:: Exercise data
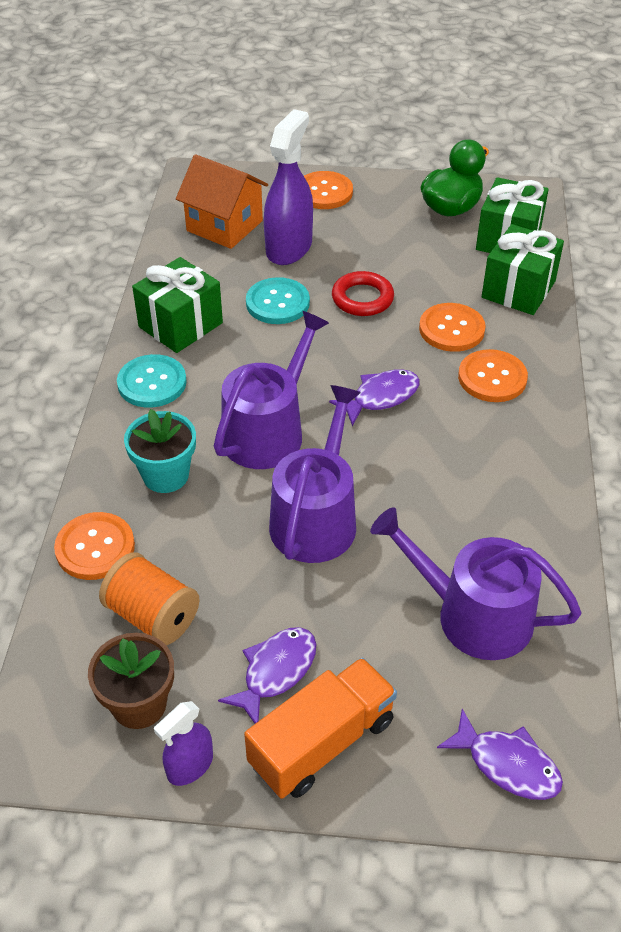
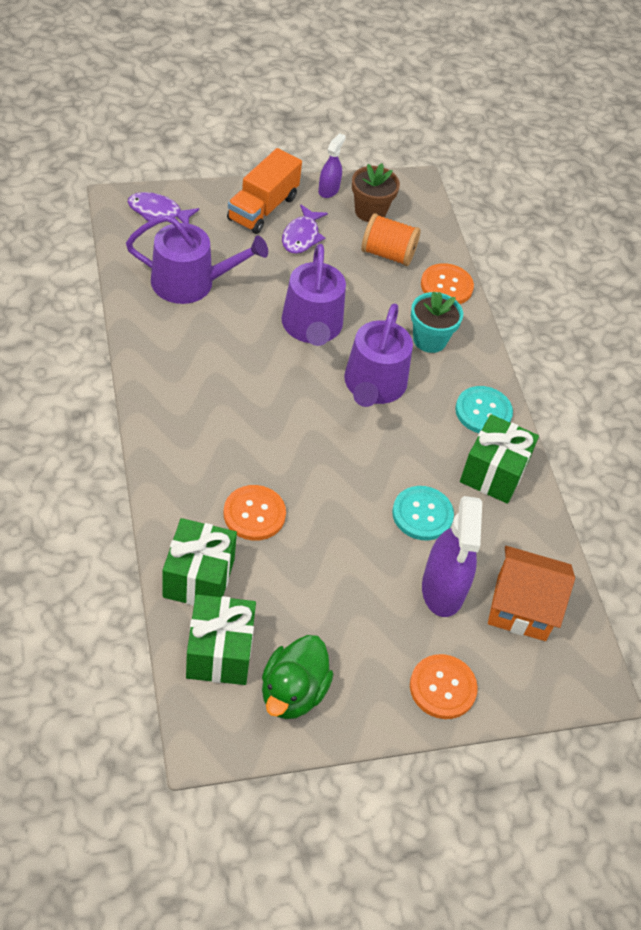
camera: 155 degrees right, 5 degrees up
(362, 298) = (347, 535): red ring -> none
(381, 397) = (297, 431): purple fish -> none
(492, 378) = (208, 467): orange button -> none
::::
What to produce: Your task is to return, exactly and on their own, the lines from the one containing "(381, 397) = (297, 431): purple fish -> none" through the last line of the listing.

Completed exercise:
(381, 397) = (297, 431): purple fish -> none
(492, 378) = (208, 467): orange button -> none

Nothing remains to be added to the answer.